[[ DATA LISTING open ]]

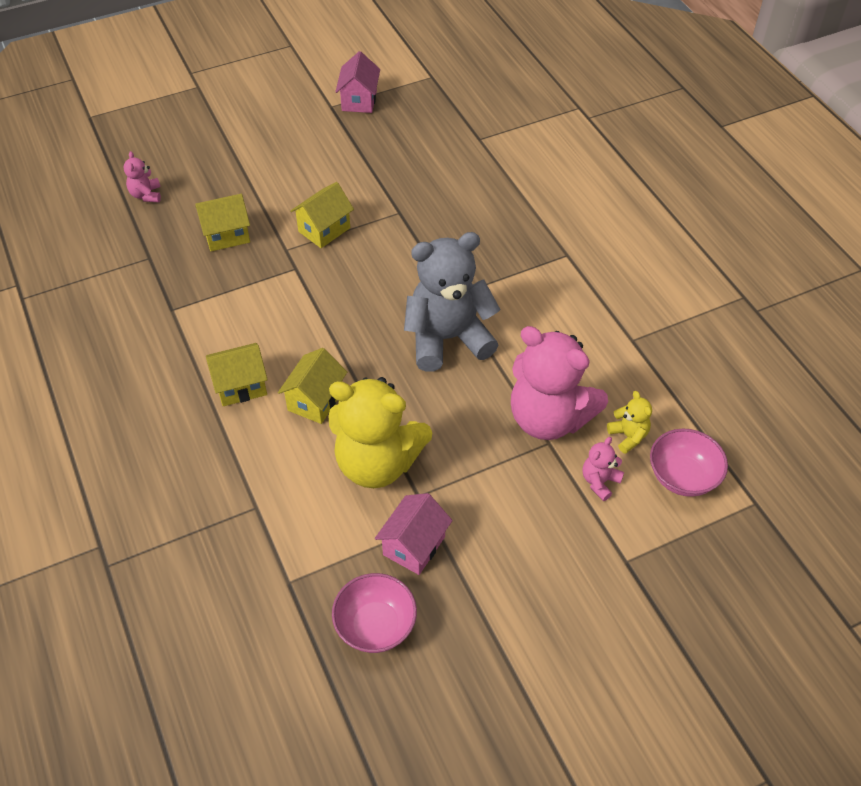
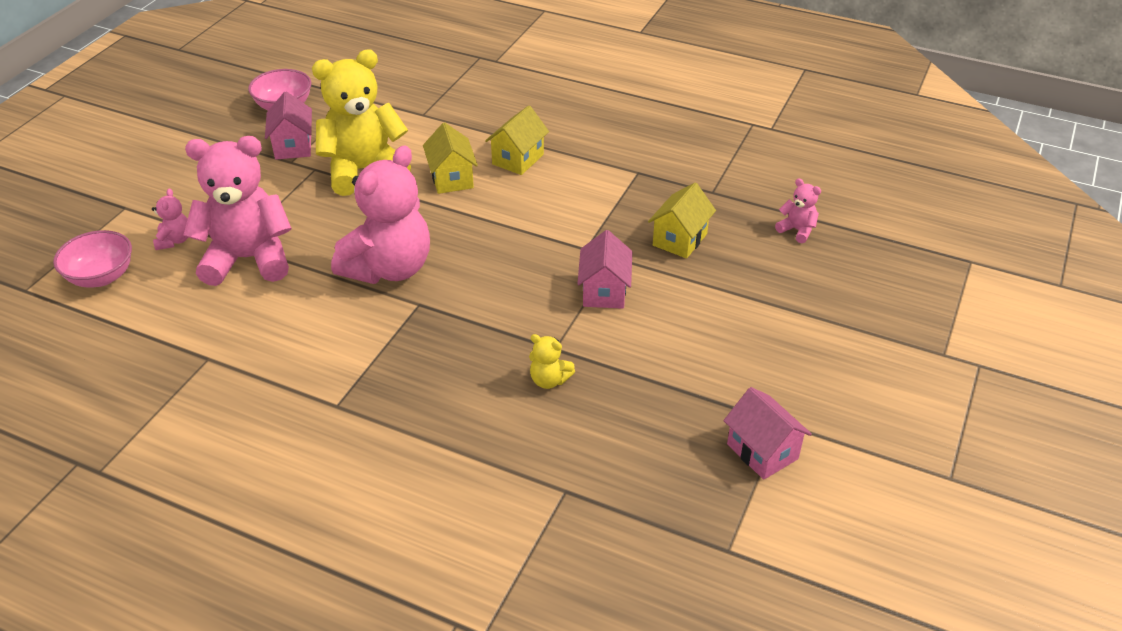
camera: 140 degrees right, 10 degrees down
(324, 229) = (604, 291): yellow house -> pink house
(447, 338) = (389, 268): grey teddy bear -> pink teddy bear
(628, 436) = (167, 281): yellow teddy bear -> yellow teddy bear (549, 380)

[[ DATA LISTING closed ]]
[[ DATA LISTING open ]]

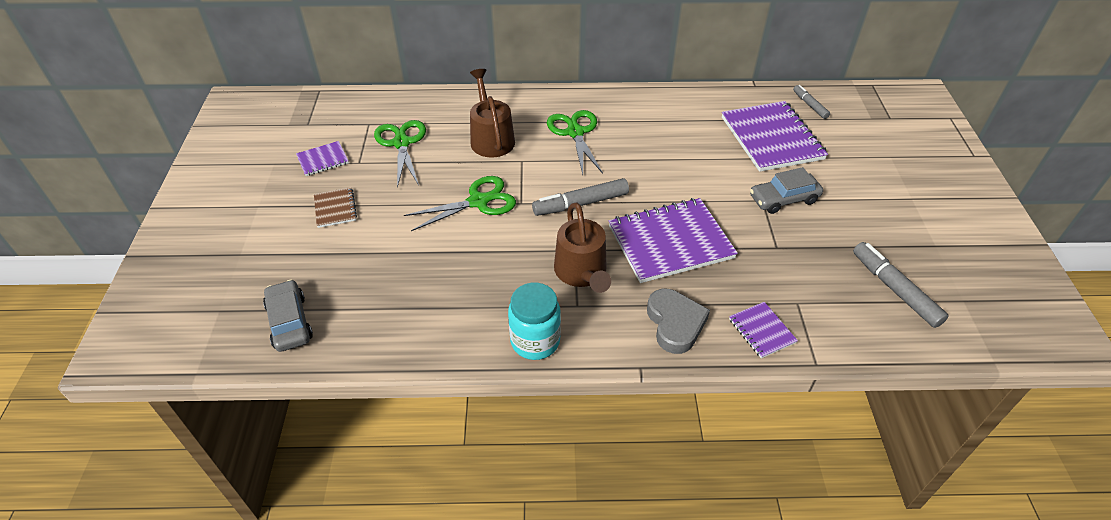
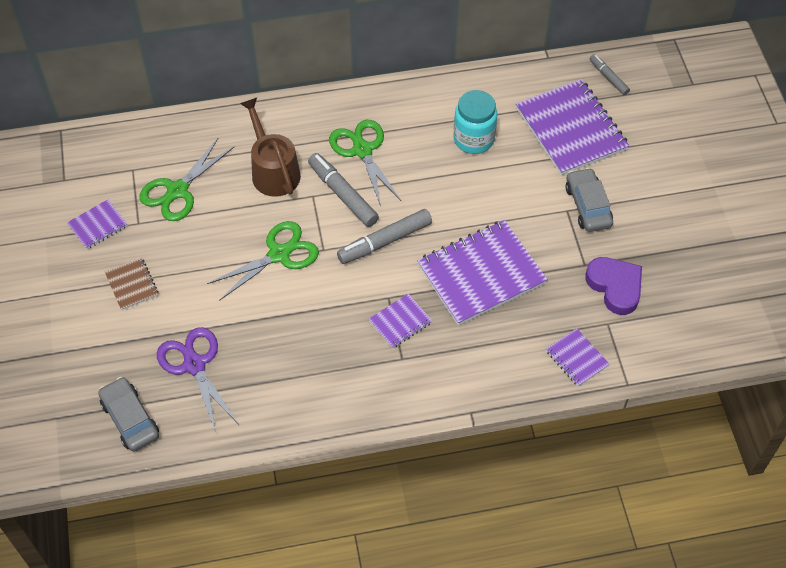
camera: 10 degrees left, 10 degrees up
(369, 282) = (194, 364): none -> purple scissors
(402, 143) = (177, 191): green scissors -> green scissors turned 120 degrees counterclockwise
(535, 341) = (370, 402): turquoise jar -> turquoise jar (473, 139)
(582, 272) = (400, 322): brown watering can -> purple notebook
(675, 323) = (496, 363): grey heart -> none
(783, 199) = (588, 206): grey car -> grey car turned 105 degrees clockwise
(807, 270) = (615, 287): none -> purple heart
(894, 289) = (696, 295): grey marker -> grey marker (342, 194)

[[ DATA LISTING closed ]]

DIRECTIONS FOR THIS TASK | Only the lines above from the one with "(807, 270) = (615, 287): none -> purple heart" through the one with "(894, 289) = (696, 295): grey" should be duplicated, character for character.

REPLY |
(807, 270) = (615, 287): none -> purple heart
(894, 289) = (696, 295): grey marker -> grey marker (342, 194)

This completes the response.